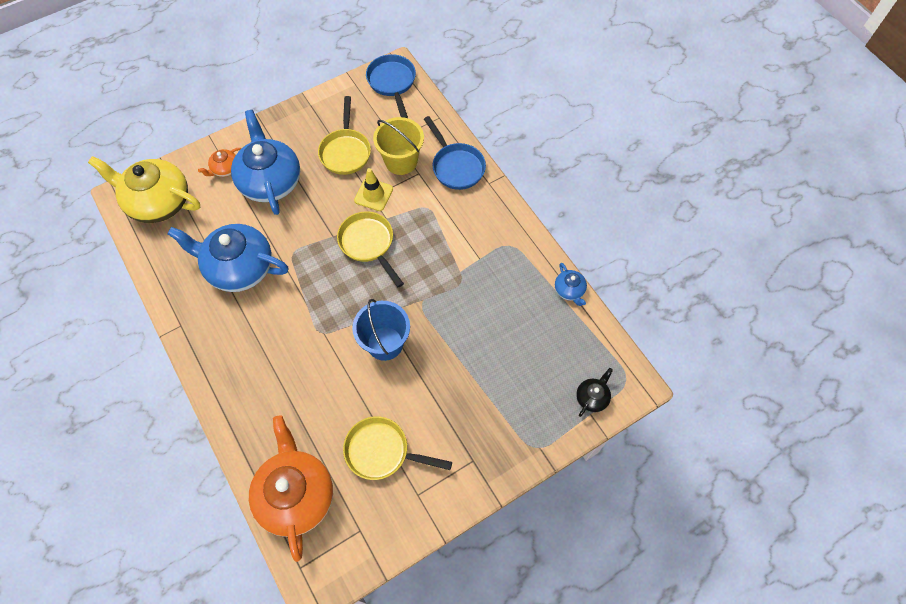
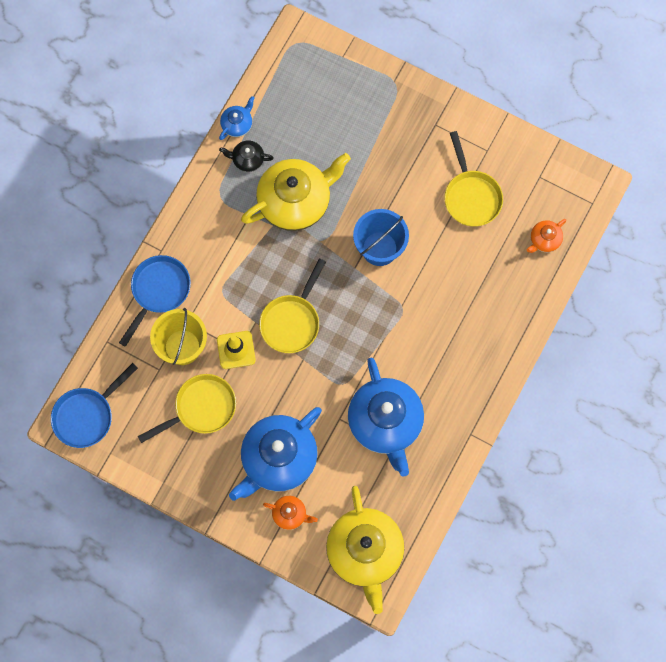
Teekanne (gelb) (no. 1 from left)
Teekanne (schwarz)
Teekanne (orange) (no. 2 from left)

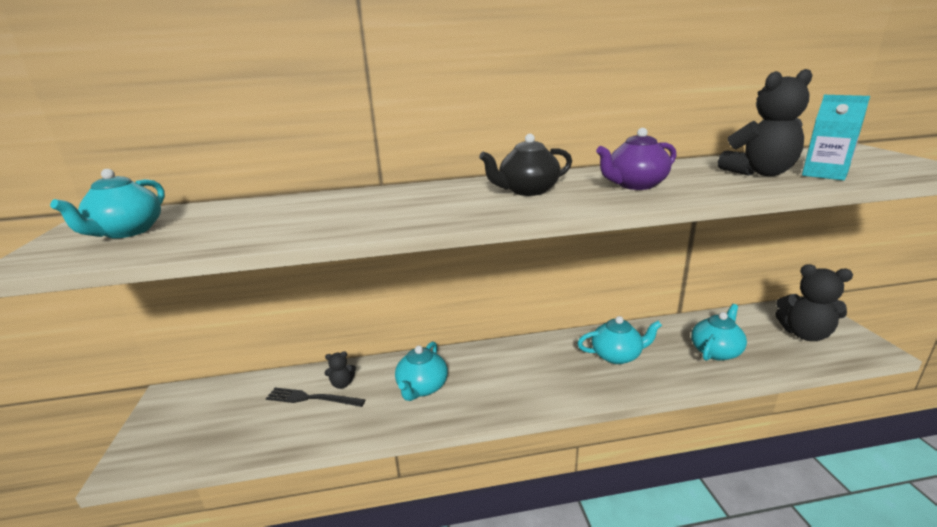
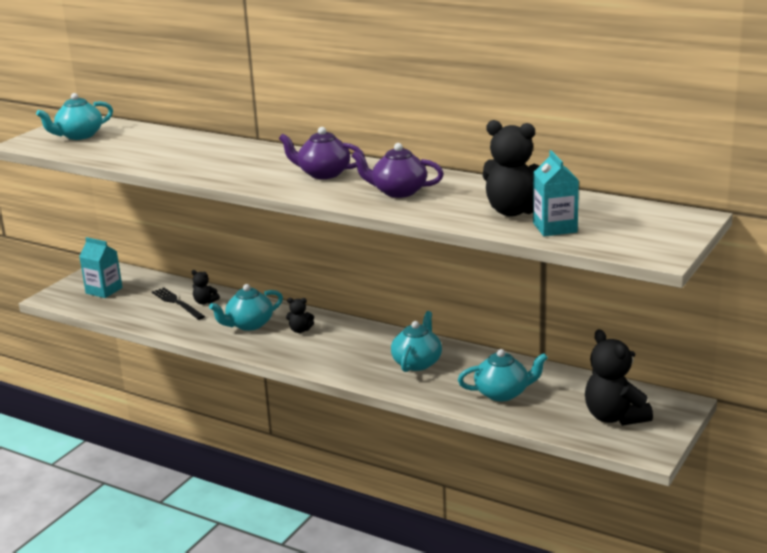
Getränkekarton (türkis) (no. 1 from left)
Teddybär (schwarz) (no. 2 from left)
Teekanne (lila) (no. 1 from left)
Teekanne (türkis) (no. 3 from left)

########################################

• **Task details**:
Output the data above in full and exactly, with every image left out.

• **Answer section**:
Teekanne (gelb) (no. 1 from left)
Teekanne (schwarz)
Teekanne (orange) (no. 2 from left)

Getränkekarton (türkis) (no. 1 from left)
Teddybär (schwarz) (no. 2 from left)
Teekanne (lila) (no. 1 from left)
Teekanne (türkis) (no. 3 from left)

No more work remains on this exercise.